Exercise details:
From the line with "V1: AC 6V (GND, N5) -> AC 6V (N3, N5)" to the line with "V2: AC 2V (GND, N11) -> AC 2V (GND, N10)", retype every line exactly, including those two, and leave out the rest of the data below.

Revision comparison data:
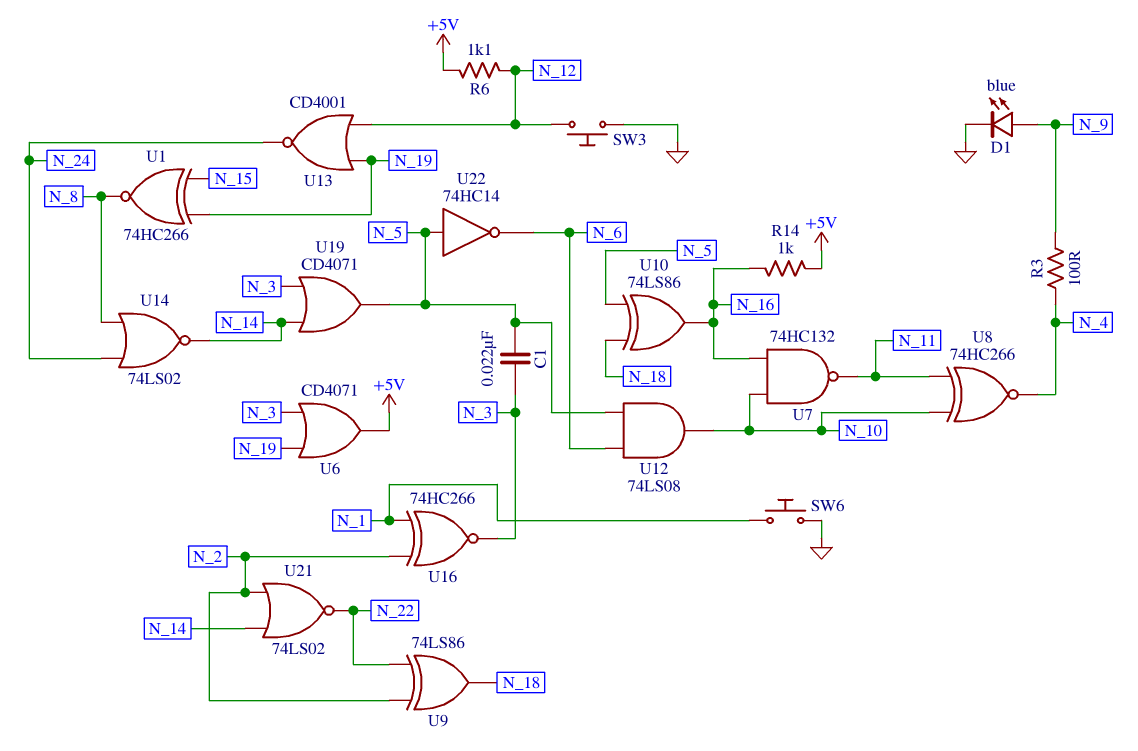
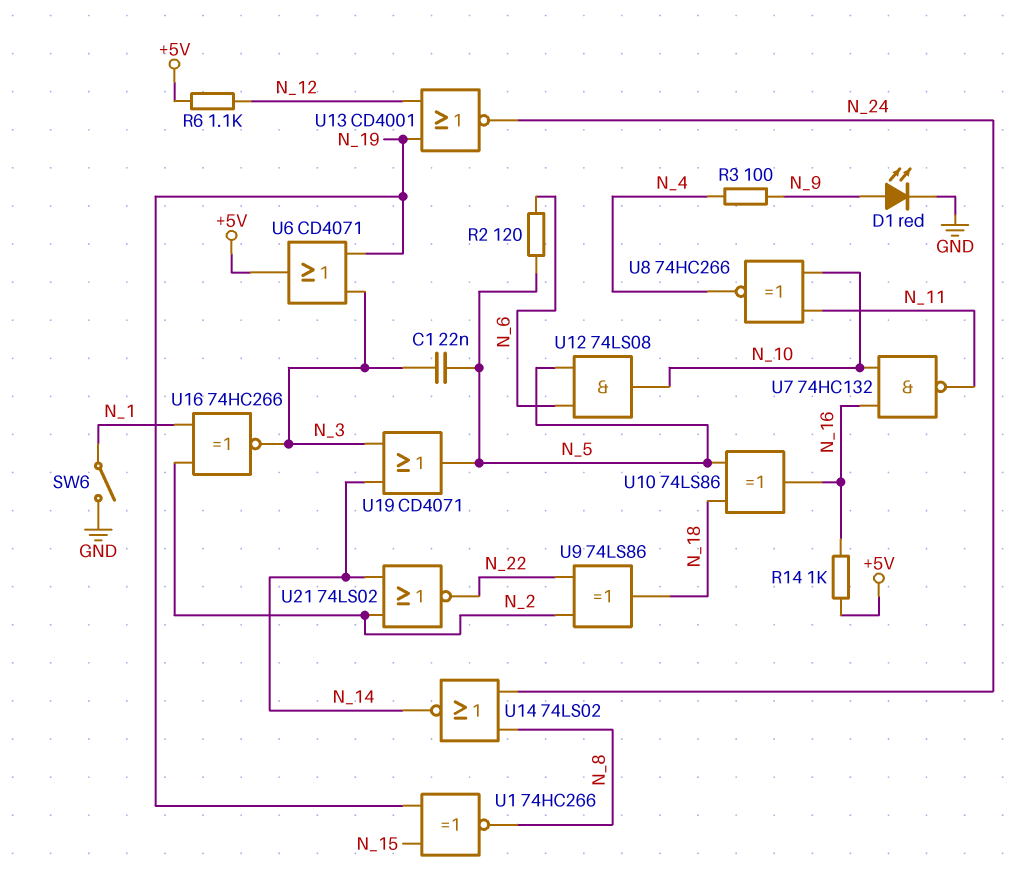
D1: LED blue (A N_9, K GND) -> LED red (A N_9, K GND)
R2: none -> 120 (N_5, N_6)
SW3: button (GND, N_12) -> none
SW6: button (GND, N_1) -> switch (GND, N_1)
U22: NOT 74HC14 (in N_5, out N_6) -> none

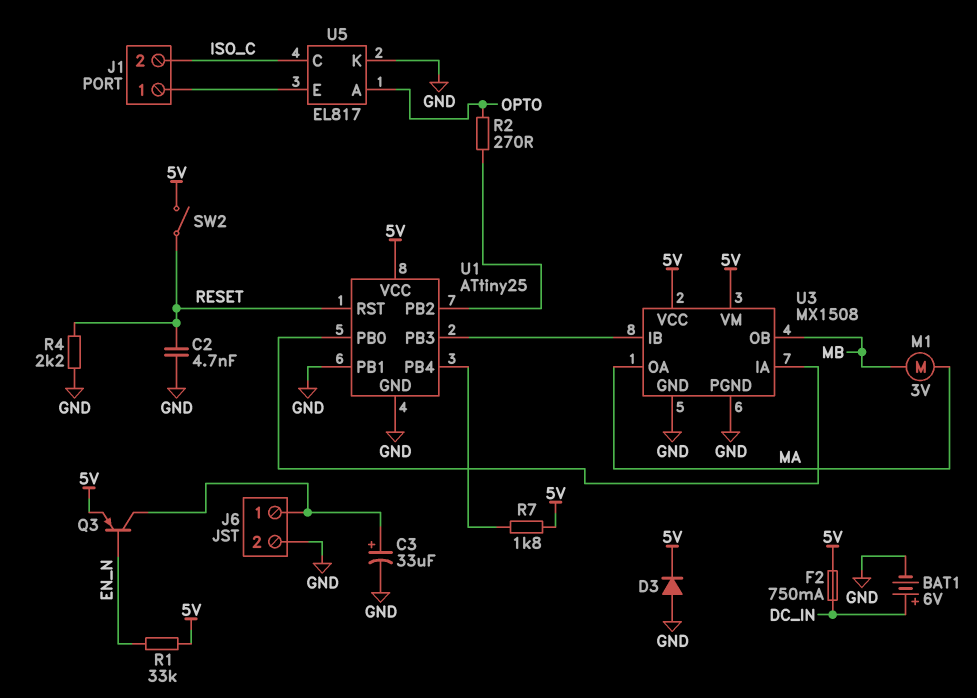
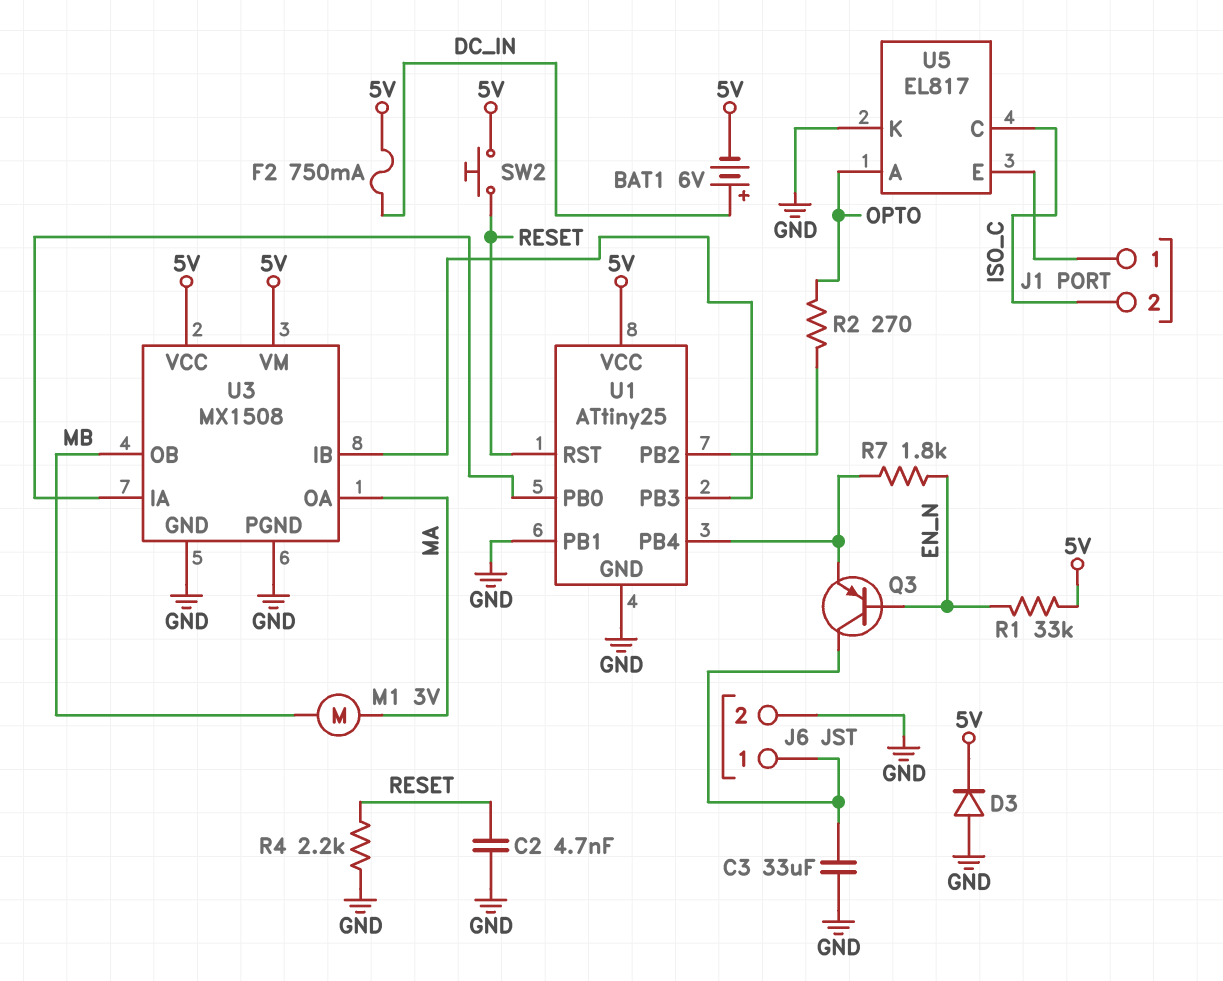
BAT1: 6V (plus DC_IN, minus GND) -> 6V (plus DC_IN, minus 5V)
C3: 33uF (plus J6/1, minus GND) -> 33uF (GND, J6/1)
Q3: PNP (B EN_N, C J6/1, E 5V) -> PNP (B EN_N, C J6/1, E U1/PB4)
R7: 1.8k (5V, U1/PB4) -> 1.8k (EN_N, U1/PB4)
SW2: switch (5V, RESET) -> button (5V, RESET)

==

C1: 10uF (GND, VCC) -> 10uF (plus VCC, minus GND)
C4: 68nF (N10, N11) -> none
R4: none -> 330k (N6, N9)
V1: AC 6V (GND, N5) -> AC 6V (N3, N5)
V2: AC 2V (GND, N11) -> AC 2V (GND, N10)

Your response:
V1: AC 6V (GND, N5) -> AC 6V (N3, N5)
V2: AC 2V (GND, N11) -> AC 2V (GND, N10)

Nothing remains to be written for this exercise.